Job item
Every line in the data below has to be repeated exactly; no picture belongs in the result.
────
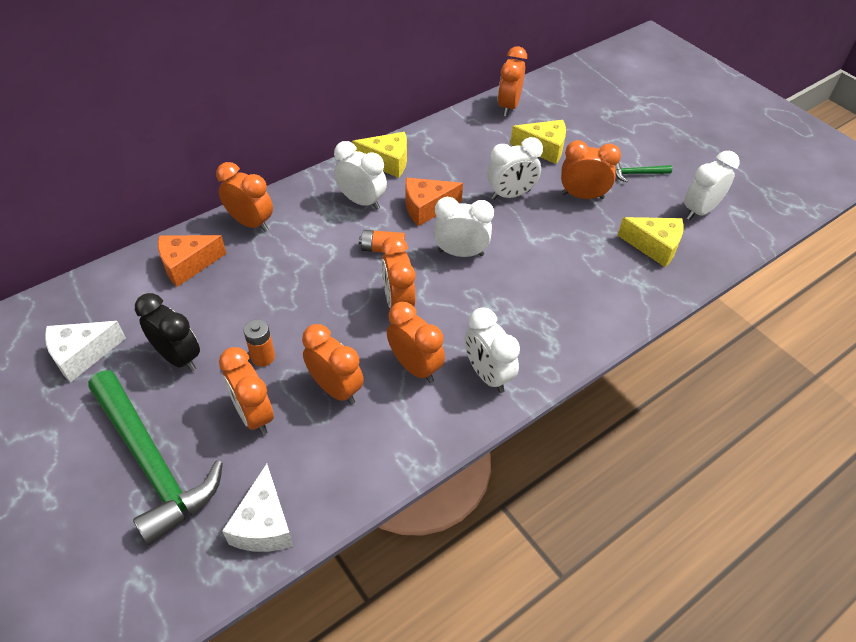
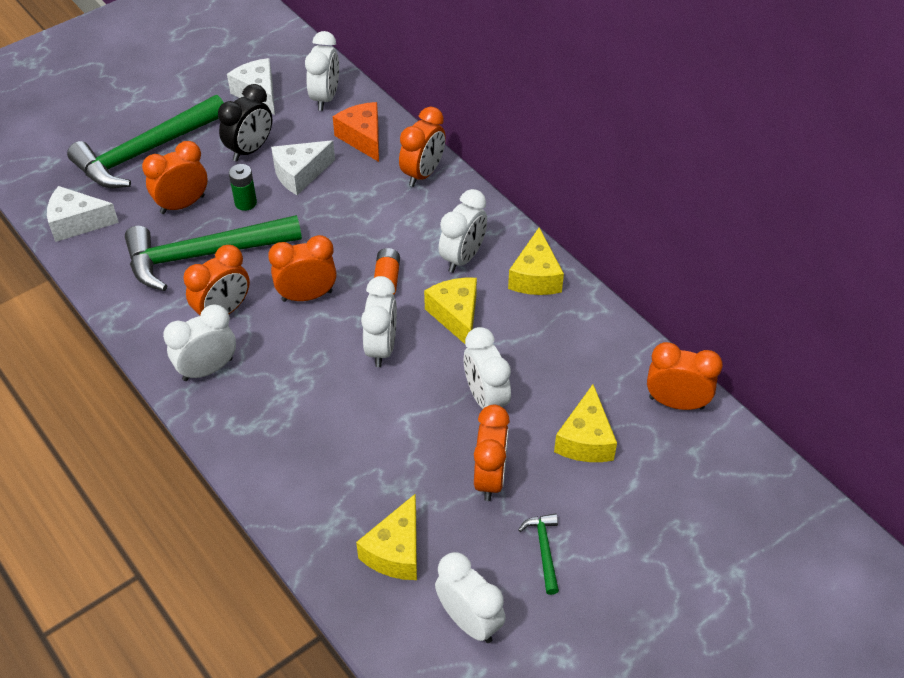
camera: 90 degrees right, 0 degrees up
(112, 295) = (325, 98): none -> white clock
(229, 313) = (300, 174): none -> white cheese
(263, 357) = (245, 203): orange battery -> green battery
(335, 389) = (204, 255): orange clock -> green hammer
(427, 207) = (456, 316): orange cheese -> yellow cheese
────
Worked solution
camera: 90 degrees right, 0 degrees up
(112, 295) = (325, 98): none -> white clock
(229, 313) = (300, 174): none -> white cheese
(263, 357) = (245, 203): orange battery -> green battery
(335, 389) = (204, 255): orange clock -> green hammer
(427, 207) = (456, 316): orange cheese -> yellow cheese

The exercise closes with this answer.